AIM OF THE EXERCISE ▸
Please retype the data in full and exactly; the pictures are not part of the copy.

DATA FOR THE TASK ▸
►

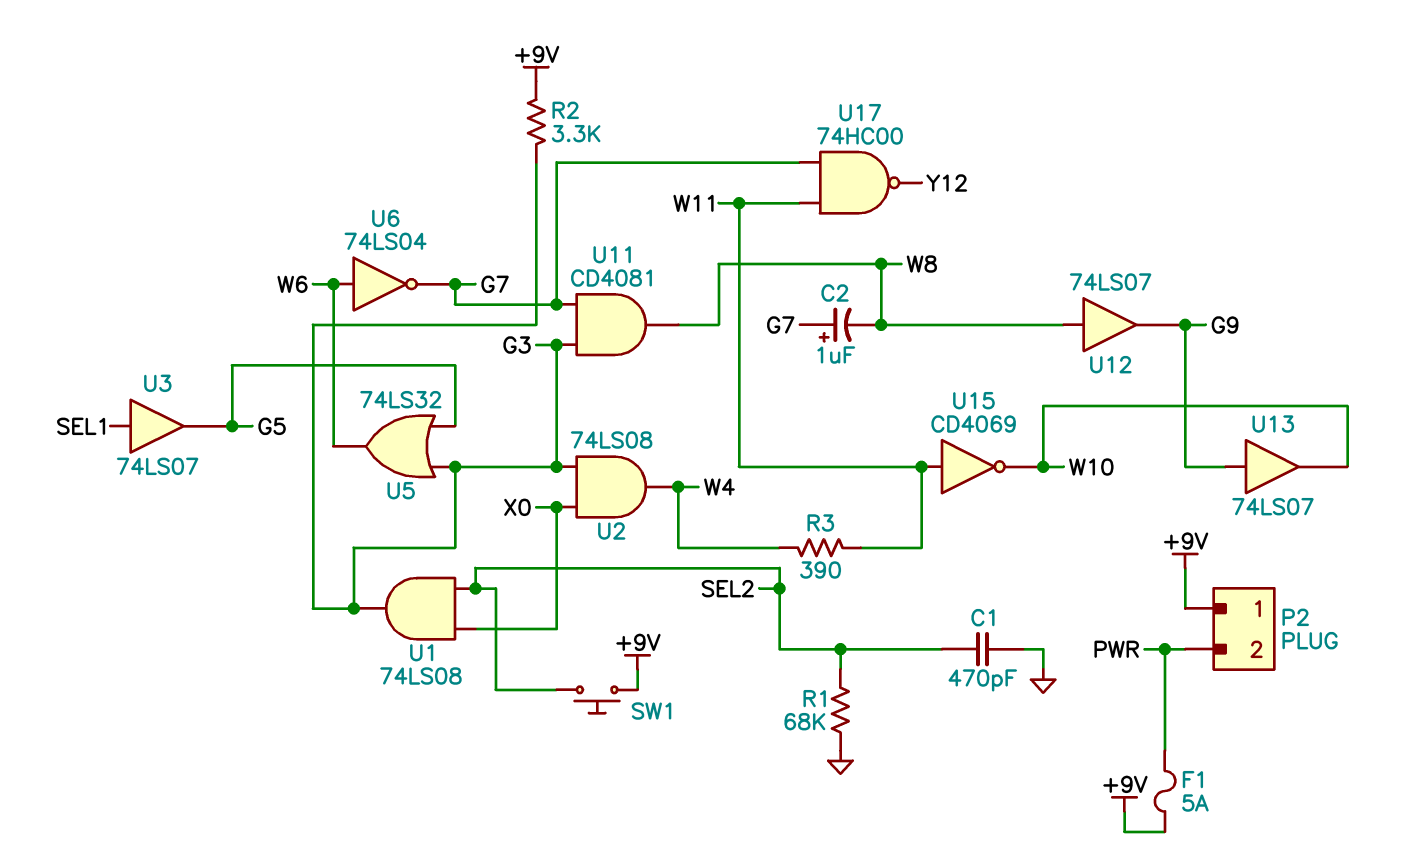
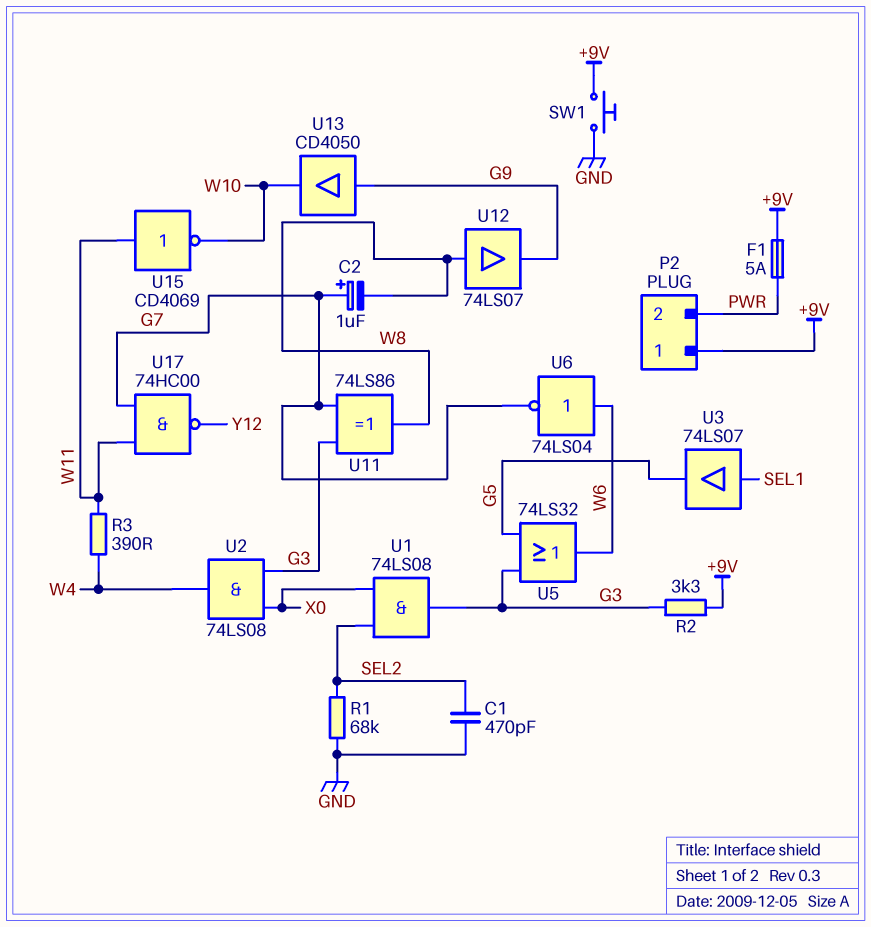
SW1: button (+9V, SEL2) -> button (+9V, GND)
U11: AND CD4081 (in G3, in G7, out W8) -> XOR 74LS86 (in G3, in G7, out W8)
U13: buffer 74LS07 (in G9, out W10) -> buffer CD4050 (in G9, out W10)

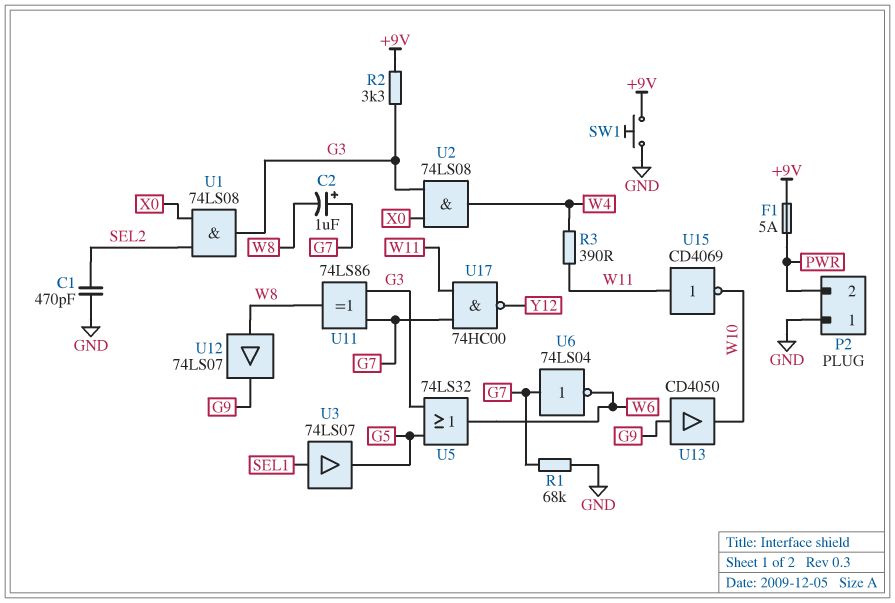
P2 pin 1: +9V -> GND
R1: 68k (GND, SEL2) -> 68k (G7, GND)
U6: NOT 74LS04 (in W6, out G7) -> NOT 74LS04 (in G7, out W6)

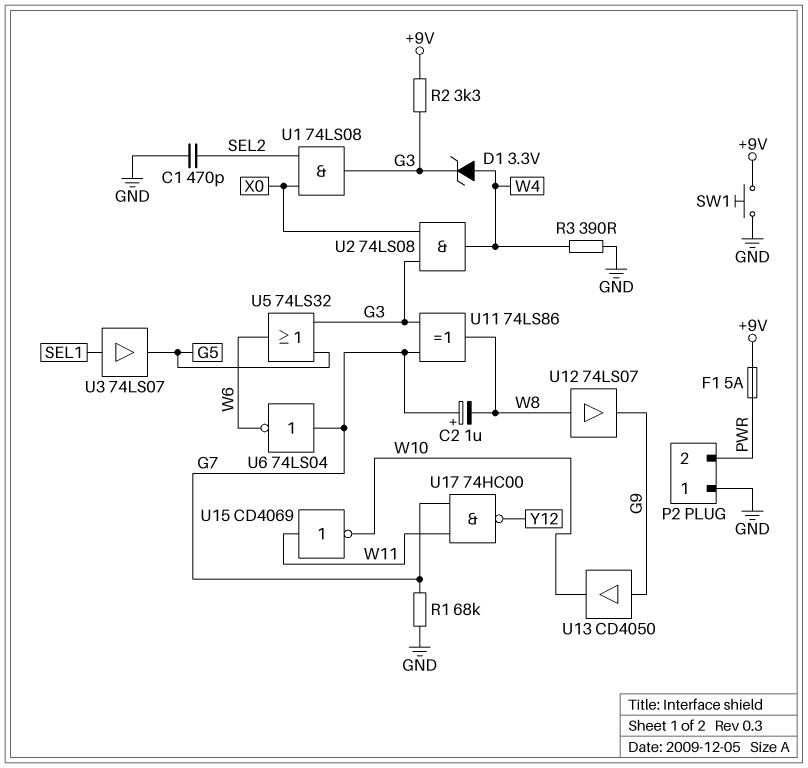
D1: none -> zener 3.3V (A W4, K G3)
R3: 390 (W4, W11) -> 390 (GND, W4)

◄

RESULT BELOW ▸
SW1: button (+9V, SEL2) -> button (+9V, GND)
U11: AND CD4081 (in G3, in G7, out W8) -> XOR 74LS86 (in G3, in G7, out W8)
U13: buffer 74LS07 (in G9, out W10) -> buffer CD4050 (in G9, out W10)

P2 pin 1: +9V -> GND
R1: 68k (GND, SEL2) -> 68k (G7, GND)
U6: NOT 74LS04 (in W6, out G7) -> NOT 74LS04 (in G7, out W6)

D1: none -> zener 3.3V (A W4, K G3)
R3: 390 (W4, W11) -> 390 (GND, W4)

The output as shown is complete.